_ASSIGNMENT_
Transcribe the data below verbatim from the line with "L1: none -> 4.7mH (n5, n9)" to the line with "R9: 680 (n1, n7) -> 1.2k (n1, n7)". Include both of those lines.

_RECORDS FOR THIS EXERCISE_
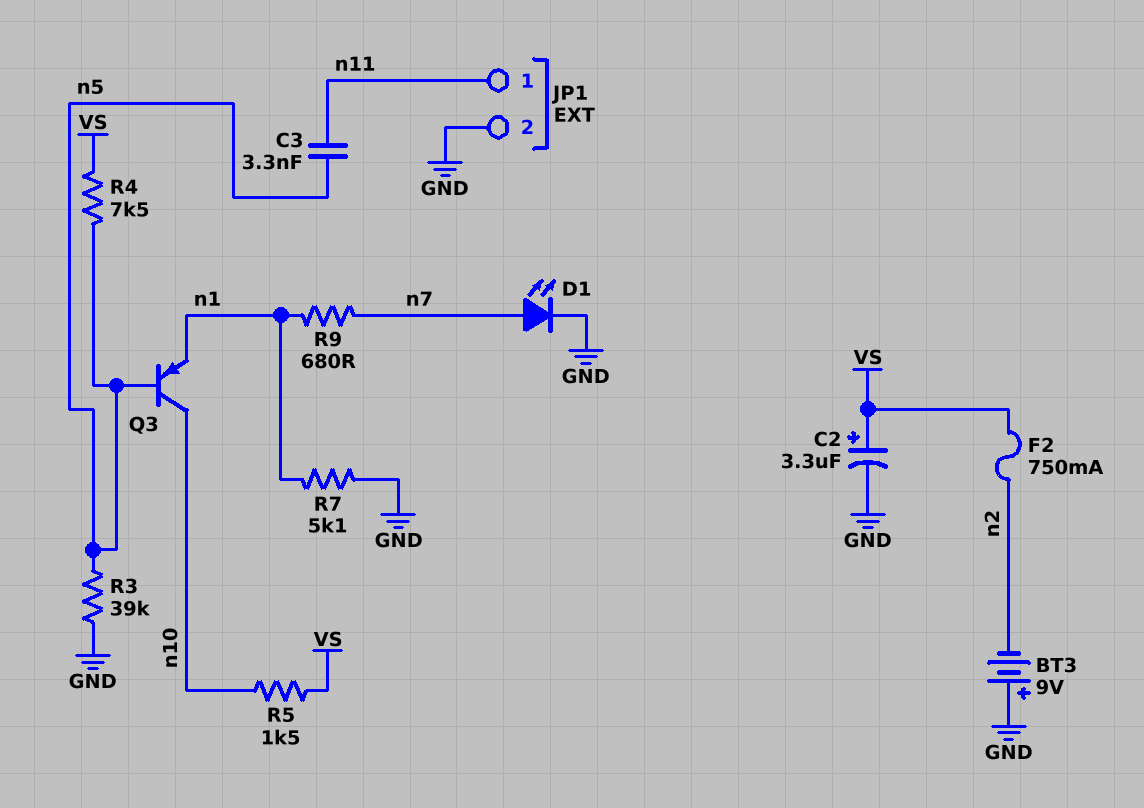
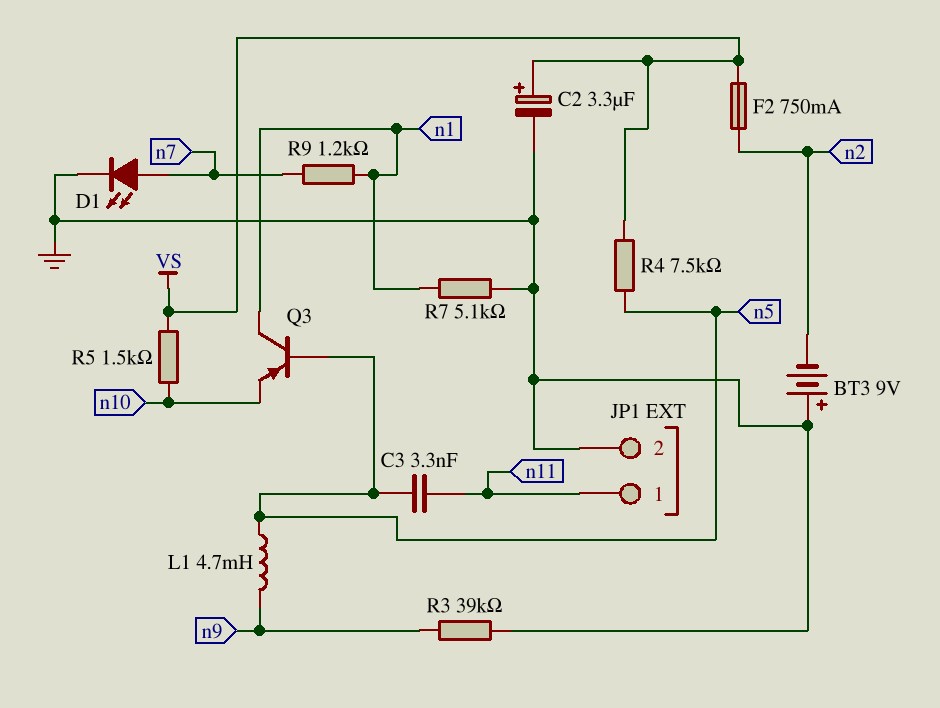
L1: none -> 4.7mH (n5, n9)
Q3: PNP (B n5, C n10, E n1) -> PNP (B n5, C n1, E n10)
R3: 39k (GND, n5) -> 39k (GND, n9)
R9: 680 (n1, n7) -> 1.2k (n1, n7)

...

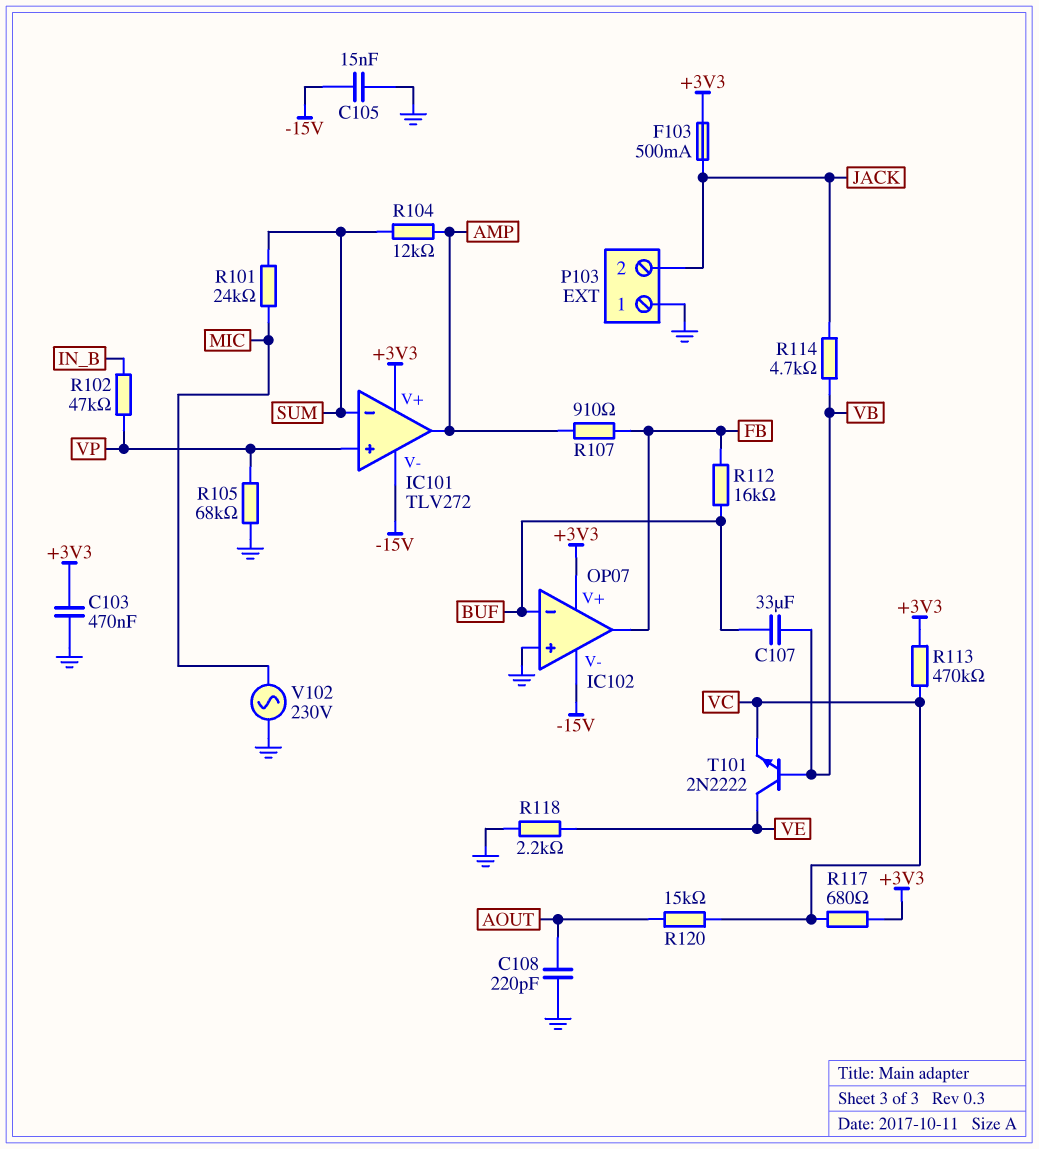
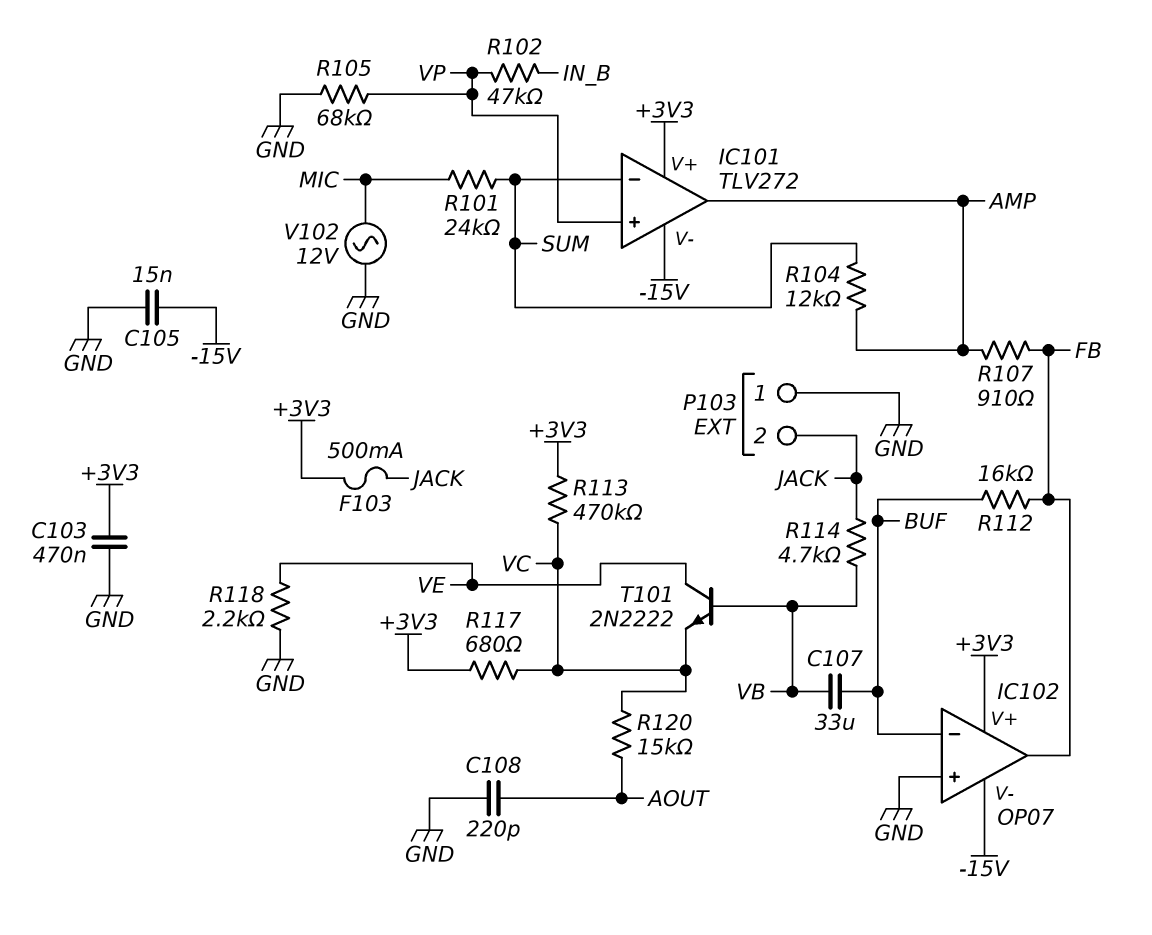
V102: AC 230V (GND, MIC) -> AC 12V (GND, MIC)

* * *

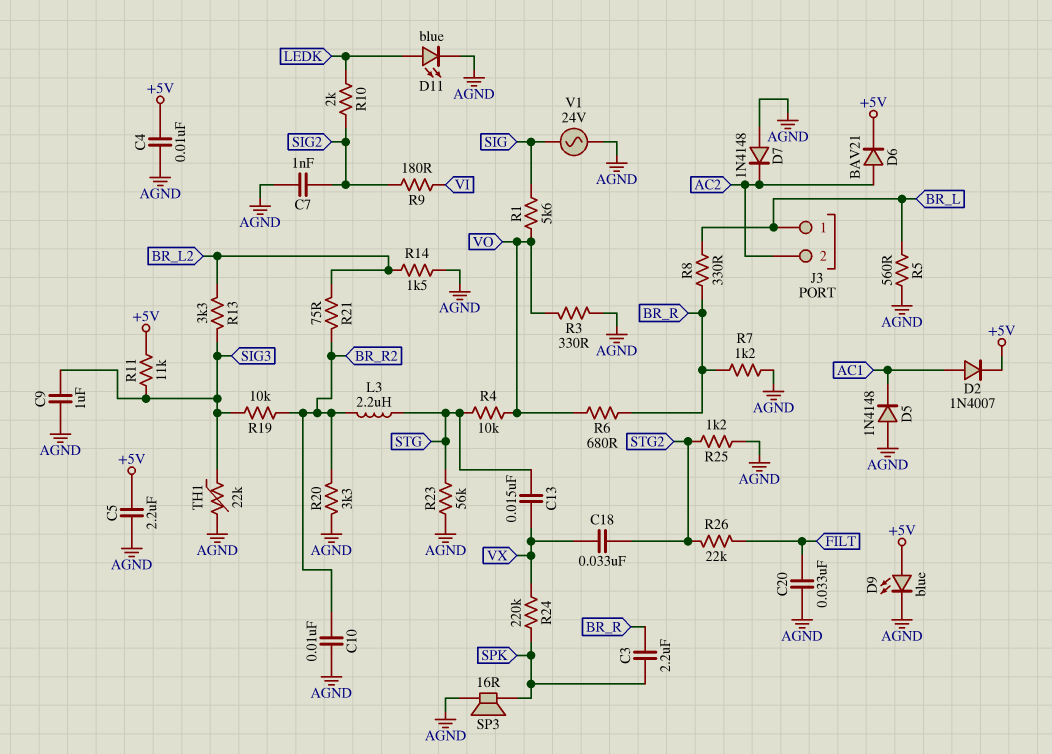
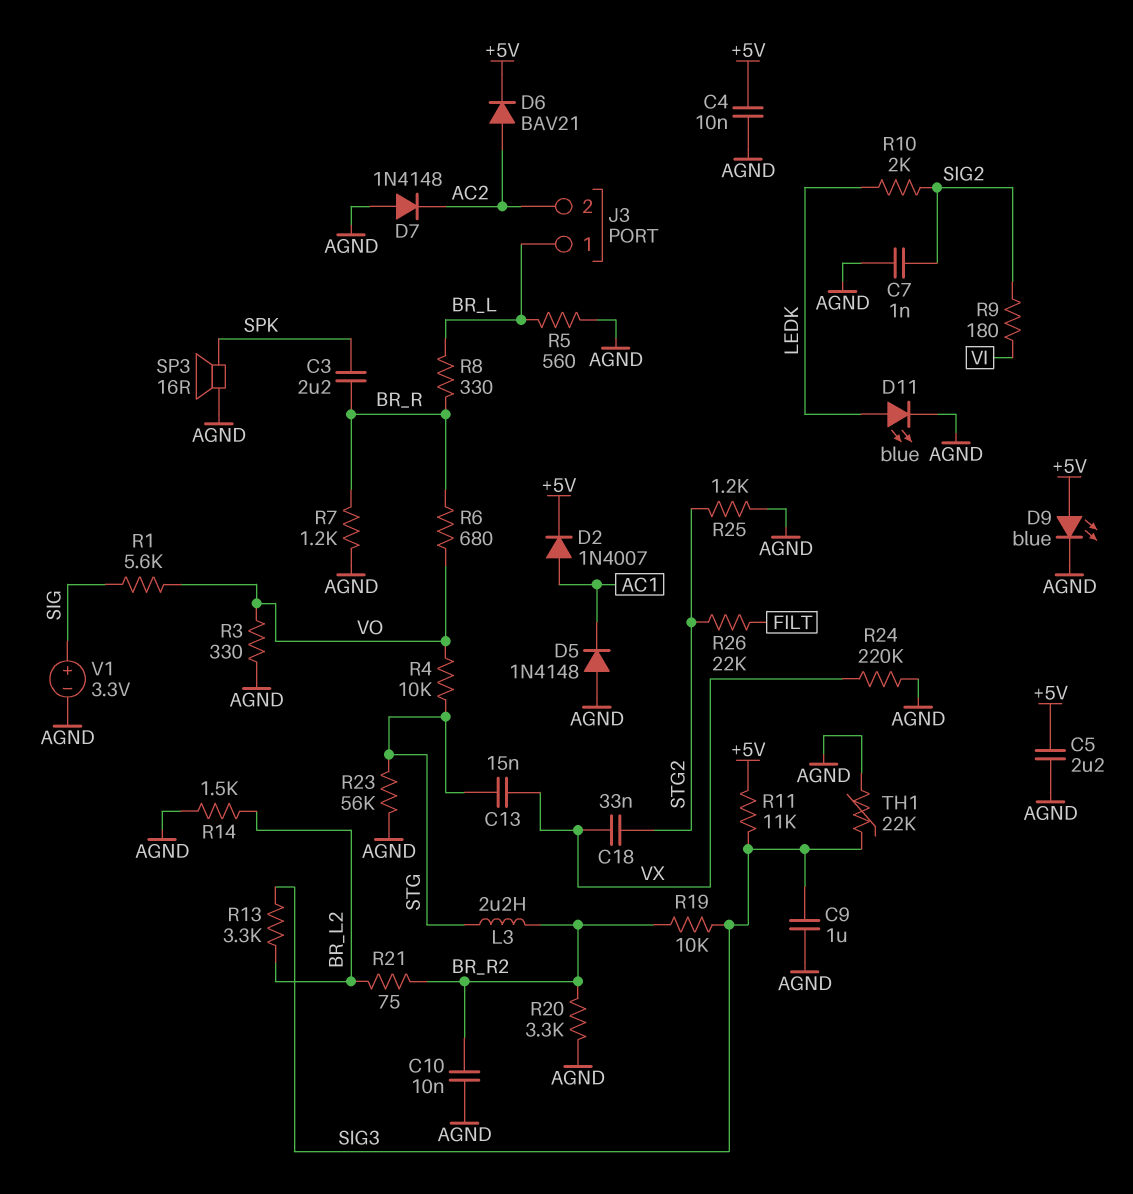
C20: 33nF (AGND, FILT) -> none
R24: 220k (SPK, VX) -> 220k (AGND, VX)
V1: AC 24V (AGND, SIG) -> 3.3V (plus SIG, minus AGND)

_YOUR RESPONSE_
L1: none -> 4.7mH (n5, n9)
Q3: PNP (B n5, C n10, E n1) -> PNP (B n5, C n1, E n10)
R3: 39k (GND, n5) -> 39k (GND, n9)
R9: 680 (n1, n7) -> 1.2k (n1, n7)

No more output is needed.